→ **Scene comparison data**
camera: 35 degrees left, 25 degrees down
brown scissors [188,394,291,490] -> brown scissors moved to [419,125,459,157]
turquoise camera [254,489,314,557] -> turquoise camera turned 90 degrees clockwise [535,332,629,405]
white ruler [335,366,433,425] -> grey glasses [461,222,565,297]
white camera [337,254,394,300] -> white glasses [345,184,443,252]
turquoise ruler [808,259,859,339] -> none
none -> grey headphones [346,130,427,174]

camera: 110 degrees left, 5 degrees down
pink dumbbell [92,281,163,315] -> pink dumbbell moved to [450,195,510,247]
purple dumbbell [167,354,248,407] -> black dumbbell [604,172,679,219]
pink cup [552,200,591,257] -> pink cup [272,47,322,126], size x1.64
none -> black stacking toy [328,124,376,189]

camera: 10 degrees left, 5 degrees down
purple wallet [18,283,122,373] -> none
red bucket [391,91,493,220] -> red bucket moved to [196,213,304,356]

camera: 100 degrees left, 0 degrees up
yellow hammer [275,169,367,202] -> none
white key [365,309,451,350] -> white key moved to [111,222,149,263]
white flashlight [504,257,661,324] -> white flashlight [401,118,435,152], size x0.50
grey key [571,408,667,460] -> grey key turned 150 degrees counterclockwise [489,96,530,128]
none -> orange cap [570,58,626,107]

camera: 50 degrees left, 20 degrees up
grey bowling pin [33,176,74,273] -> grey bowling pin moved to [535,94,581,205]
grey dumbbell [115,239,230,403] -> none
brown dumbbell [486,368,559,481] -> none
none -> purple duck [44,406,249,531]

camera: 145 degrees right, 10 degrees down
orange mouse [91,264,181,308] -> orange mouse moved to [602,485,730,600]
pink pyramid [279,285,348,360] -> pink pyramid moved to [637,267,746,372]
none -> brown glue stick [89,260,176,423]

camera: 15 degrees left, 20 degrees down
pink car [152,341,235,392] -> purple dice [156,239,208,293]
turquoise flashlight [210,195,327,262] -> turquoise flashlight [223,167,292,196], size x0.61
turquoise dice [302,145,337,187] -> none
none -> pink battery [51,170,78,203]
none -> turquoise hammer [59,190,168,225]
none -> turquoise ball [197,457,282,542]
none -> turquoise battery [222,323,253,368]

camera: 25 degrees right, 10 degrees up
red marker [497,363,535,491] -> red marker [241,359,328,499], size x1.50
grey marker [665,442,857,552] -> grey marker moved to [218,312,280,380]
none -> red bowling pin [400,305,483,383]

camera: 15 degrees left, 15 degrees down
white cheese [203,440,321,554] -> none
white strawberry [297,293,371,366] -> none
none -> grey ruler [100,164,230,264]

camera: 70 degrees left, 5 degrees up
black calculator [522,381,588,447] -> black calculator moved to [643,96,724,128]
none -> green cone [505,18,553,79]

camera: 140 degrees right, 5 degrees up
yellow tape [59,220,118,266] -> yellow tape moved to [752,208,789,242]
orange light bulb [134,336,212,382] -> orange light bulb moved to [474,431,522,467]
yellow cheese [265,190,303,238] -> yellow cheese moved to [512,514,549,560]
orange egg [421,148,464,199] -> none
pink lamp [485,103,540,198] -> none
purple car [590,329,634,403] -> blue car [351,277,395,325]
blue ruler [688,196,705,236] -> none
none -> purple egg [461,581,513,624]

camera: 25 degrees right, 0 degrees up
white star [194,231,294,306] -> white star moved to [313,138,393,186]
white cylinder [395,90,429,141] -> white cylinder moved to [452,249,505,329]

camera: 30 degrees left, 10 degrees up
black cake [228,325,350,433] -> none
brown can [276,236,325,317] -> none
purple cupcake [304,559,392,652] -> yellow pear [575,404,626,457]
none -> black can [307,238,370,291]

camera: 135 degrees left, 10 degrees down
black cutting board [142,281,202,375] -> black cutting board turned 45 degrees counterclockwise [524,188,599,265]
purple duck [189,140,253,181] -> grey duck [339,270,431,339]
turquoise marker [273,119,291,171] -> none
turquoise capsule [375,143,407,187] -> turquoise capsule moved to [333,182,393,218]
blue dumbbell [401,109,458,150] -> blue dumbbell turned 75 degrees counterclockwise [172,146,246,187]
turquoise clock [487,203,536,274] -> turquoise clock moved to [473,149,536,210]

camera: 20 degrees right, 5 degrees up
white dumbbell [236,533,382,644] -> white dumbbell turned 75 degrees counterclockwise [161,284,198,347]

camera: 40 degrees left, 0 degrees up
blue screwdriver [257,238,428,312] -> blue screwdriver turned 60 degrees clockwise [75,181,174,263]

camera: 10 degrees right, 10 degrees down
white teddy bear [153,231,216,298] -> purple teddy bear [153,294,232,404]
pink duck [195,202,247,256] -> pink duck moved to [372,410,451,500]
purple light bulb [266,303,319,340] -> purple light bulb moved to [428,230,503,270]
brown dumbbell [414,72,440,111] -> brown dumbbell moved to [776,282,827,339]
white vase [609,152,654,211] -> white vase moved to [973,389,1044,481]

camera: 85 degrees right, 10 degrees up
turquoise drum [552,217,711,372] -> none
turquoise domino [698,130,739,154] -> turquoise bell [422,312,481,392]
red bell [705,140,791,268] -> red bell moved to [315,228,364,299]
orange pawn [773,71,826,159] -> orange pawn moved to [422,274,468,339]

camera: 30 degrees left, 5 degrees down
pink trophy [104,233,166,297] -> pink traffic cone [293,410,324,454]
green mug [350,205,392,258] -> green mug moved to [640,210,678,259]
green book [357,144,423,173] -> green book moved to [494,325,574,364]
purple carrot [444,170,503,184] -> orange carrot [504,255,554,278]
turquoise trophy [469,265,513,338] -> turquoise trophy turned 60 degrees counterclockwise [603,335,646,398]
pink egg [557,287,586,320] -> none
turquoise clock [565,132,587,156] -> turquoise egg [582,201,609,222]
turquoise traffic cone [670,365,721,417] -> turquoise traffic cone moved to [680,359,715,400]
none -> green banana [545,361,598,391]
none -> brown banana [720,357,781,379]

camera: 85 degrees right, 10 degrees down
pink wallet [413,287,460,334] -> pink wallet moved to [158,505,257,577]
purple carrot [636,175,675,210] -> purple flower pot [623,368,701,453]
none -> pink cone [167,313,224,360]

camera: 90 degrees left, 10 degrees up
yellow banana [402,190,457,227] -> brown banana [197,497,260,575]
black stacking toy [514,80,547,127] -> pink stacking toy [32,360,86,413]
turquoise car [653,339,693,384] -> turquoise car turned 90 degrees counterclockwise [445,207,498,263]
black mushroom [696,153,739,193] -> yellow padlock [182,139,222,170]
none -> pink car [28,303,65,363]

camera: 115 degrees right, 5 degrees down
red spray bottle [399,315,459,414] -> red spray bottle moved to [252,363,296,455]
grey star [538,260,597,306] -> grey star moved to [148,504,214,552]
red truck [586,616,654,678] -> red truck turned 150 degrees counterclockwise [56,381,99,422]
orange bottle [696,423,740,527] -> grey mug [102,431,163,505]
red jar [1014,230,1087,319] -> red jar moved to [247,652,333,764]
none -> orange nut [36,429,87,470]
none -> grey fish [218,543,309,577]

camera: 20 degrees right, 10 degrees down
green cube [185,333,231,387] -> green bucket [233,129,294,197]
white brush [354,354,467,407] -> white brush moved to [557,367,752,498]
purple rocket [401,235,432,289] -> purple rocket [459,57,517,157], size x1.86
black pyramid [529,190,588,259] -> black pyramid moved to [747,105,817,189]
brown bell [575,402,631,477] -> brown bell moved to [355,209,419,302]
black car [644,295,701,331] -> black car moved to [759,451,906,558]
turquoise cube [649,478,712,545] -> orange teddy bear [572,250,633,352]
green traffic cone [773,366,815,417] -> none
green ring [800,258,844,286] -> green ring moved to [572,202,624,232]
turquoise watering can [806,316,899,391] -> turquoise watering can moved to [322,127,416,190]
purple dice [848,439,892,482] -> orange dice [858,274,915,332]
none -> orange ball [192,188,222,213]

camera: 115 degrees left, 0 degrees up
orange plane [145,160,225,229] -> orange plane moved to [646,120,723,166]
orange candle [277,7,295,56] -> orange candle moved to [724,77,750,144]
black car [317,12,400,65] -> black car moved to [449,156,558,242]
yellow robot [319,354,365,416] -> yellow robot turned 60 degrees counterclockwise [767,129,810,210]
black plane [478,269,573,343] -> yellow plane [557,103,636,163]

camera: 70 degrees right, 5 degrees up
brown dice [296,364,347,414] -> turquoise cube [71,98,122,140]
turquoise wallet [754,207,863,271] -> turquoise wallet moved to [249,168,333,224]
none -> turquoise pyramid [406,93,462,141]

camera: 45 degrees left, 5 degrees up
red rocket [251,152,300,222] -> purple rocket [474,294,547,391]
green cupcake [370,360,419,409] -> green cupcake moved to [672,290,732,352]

→ **TASK REQUIREMENTS**
Would you print exactly, and only, the lines of the data above from the line with "white cheese [203,440,321,554] -> none" through the line with "orange light bulb [134,336,212,382]", inclusive?

→ **ANSWER TO THIS TASK**
white cheese [203,440,321,554] -> none
white strawberry [297,293,371,366] -> none
none -> grey ruler [100,164,230,264]

camera: 70 degrees left, 5 degrees up
black calculator [522,381,588,447] -> black calculator moved to [643,96,724,128]
none -> green cone [505,18,553,79]

camera: 140 degrees right, 5 degrees up
yellow tape [59,220,118,266] -> yellow tape moved to [752,208,789,242]
orange light bulb [134,336,212,382] -> orange light bulb moved to [474,431,522,467]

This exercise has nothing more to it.